Only the lines from the one containing "green L-shape: (53, 59) -> (50, 75), moved" to the end of the data should be copied, exactly and without pictures.
• • •
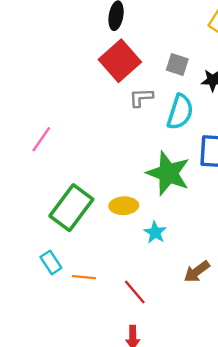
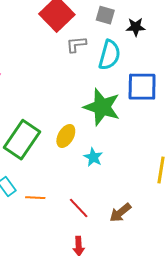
yellow ellipse: (124, 206) -> (66, 136), turned -55
brown arrow: (197, 272) -> (120, 213), moved

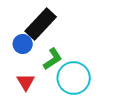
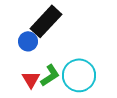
green L-shape: (53, 59) -> (50, 75), moved

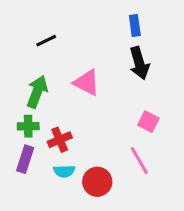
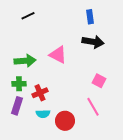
black line: (46, 41) -> (28, 16), moved
black arrow: (139, 63) -> (93, 42), turned -65
green arrow: (37, 92) -> (25, 61), turned 65

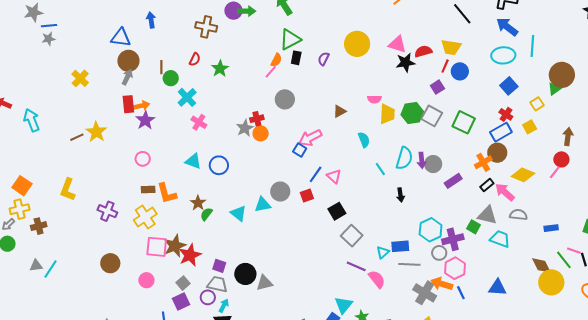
• • •
Answer to the exercise
green L-shape: (53, 59) -> (50, 75), moved

black line: (46, 41) -> (28, 16), moved
black arrow: (139, 63) -> (93, 42), turned -65
green arrow: (37, 92) -> (25, 61), turned 65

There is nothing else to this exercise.